◆ Exercise goal
For this exercise, copy each line of the records that contains the word "blue".
[Start of Attachment]
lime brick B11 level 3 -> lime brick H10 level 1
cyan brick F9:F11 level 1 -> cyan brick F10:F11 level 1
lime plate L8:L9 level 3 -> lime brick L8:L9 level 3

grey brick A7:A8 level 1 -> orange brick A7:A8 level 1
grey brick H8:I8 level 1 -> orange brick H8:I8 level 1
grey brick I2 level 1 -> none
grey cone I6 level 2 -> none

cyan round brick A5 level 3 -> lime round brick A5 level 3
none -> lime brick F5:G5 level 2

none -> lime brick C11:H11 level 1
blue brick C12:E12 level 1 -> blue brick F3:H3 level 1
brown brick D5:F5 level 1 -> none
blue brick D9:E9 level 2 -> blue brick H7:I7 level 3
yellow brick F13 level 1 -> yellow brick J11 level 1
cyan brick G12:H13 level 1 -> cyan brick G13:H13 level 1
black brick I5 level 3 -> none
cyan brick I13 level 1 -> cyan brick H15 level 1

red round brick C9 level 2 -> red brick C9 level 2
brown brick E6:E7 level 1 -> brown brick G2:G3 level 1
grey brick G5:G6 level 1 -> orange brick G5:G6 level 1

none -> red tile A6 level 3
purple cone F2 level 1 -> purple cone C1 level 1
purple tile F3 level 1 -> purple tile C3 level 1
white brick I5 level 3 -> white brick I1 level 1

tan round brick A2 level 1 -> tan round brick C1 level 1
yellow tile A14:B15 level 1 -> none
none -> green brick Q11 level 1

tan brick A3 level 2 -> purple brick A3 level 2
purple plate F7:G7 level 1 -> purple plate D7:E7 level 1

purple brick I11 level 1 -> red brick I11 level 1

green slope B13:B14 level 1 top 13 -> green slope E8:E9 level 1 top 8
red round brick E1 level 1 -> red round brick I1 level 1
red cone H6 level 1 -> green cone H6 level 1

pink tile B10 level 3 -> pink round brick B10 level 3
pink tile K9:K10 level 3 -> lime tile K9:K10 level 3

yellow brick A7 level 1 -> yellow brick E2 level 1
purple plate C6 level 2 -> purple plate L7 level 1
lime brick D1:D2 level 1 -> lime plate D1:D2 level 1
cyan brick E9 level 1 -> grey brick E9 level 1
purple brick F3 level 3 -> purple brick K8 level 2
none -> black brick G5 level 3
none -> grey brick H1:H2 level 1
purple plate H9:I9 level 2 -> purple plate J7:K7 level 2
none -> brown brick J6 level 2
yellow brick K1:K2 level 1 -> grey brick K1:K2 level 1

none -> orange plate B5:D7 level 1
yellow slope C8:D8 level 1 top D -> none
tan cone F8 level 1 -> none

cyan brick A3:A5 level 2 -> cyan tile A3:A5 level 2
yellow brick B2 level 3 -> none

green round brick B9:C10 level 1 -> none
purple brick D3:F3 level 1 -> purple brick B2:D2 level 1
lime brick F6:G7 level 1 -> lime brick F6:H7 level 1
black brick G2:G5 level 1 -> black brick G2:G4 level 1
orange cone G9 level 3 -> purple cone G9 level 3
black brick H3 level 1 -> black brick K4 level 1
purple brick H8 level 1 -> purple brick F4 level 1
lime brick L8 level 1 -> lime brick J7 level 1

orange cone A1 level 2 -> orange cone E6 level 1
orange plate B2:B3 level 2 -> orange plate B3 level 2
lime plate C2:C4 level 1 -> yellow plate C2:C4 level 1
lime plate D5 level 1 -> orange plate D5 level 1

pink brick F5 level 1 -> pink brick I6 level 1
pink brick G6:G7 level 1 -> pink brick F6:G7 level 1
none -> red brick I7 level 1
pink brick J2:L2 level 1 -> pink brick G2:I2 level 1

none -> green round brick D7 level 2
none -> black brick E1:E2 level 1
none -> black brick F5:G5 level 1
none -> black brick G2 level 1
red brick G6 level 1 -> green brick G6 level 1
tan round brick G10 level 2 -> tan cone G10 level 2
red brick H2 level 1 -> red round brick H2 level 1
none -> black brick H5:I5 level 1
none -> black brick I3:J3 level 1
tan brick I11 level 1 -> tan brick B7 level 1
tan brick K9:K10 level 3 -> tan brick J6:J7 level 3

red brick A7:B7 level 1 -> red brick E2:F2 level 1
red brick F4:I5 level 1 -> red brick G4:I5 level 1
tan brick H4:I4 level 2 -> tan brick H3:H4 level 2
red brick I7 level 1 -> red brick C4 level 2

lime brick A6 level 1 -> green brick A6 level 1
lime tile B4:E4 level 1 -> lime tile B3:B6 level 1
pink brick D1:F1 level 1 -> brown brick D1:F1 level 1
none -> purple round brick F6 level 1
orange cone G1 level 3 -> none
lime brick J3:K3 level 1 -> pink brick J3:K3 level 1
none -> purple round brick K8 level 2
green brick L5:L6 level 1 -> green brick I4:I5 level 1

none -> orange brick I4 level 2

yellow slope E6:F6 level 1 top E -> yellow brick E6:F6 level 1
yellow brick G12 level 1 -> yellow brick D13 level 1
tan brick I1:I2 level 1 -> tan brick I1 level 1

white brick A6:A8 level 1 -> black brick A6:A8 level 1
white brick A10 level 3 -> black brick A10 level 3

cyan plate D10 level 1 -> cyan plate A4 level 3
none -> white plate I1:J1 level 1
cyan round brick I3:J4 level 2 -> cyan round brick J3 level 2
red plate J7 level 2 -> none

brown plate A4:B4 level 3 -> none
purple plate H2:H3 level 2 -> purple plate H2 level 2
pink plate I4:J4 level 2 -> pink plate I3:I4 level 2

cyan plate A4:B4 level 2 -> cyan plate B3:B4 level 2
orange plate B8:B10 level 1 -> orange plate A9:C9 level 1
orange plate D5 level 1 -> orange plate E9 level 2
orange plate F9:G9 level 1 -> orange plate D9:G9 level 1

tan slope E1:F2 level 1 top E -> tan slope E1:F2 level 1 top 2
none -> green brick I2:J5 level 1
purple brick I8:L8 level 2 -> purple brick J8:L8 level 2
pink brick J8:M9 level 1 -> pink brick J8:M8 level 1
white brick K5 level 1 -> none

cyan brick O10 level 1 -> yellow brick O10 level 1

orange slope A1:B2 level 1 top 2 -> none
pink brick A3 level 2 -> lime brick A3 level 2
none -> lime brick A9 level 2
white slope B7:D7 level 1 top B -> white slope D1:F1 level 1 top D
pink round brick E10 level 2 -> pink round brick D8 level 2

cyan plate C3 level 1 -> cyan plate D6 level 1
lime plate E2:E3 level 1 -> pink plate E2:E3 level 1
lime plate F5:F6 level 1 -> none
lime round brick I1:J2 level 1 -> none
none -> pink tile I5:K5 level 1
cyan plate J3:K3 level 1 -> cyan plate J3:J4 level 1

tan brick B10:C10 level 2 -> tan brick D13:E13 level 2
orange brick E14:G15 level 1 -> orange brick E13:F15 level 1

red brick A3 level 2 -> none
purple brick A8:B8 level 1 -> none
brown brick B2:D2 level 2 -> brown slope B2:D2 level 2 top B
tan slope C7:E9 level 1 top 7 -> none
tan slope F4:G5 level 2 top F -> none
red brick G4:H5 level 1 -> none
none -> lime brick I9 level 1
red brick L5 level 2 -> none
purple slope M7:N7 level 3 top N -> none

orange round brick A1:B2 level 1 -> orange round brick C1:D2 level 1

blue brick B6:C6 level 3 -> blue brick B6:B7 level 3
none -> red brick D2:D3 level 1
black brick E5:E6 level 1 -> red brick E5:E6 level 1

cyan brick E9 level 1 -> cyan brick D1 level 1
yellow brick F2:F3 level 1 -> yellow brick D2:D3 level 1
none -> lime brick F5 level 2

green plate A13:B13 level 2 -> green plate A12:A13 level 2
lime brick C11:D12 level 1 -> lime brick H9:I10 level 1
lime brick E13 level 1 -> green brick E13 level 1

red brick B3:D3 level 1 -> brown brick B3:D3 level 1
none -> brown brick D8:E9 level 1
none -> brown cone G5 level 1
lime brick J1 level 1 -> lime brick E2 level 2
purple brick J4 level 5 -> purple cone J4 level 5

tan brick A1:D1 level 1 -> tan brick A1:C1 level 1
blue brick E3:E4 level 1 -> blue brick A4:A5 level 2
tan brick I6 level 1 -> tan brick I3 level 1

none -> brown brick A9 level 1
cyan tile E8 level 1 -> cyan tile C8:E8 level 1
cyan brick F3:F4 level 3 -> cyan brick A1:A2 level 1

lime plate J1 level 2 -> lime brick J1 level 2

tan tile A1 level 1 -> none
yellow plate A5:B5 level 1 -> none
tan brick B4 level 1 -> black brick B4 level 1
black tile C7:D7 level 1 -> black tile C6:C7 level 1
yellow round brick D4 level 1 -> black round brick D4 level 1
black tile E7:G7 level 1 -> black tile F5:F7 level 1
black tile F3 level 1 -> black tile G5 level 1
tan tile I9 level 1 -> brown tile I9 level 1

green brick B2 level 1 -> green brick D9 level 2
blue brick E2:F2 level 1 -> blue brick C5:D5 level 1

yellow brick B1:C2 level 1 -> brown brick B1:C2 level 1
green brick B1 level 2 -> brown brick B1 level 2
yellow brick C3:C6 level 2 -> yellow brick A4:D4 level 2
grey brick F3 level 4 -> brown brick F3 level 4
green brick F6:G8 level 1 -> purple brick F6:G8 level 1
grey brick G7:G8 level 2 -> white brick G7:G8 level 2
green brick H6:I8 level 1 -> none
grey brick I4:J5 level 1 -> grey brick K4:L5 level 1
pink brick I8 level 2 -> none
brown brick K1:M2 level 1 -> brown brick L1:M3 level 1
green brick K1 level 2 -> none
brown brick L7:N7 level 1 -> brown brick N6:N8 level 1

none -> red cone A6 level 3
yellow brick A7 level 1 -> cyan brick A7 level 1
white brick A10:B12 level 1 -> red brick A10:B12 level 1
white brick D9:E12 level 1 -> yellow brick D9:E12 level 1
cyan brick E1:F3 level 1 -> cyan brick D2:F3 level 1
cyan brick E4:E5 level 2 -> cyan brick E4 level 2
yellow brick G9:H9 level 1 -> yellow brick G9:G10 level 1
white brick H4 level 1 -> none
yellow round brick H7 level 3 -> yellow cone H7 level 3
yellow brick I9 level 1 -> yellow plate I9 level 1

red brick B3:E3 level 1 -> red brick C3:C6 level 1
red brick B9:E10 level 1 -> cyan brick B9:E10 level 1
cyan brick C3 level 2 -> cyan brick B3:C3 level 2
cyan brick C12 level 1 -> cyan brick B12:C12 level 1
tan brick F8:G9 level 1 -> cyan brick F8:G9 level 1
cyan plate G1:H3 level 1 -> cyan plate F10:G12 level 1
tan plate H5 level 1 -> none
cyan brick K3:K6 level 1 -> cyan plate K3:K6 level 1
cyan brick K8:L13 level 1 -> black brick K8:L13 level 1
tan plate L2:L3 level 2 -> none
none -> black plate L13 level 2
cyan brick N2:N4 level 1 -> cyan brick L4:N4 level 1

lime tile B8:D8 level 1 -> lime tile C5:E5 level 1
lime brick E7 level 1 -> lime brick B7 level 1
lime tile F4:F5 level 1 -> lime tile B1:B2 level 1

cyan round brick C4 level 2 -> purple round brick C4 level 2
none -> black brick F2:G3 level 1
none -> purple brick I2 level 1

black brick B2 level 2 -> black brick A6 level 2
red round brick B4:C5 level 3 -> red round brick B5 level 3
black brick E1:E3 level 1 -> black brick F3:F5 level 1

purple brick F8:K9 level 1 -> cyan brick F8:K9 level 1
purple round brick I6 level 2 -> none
[End of Attachment]
◆ Answer for the task
blue brick C12:E12 level 1 -> blue brick F3:H3 level 1
blue brick D9:E9 level 2 -> blue brick H7:I7 level 3
blue brick B6:C6 level 3 -> blue brick B6:B7 level 3
blue brick E3:E4 level 1 -> blue brick A4:A5 level 2
blue brick E2:F2 level 1 -> blue brick C5:D5 level 1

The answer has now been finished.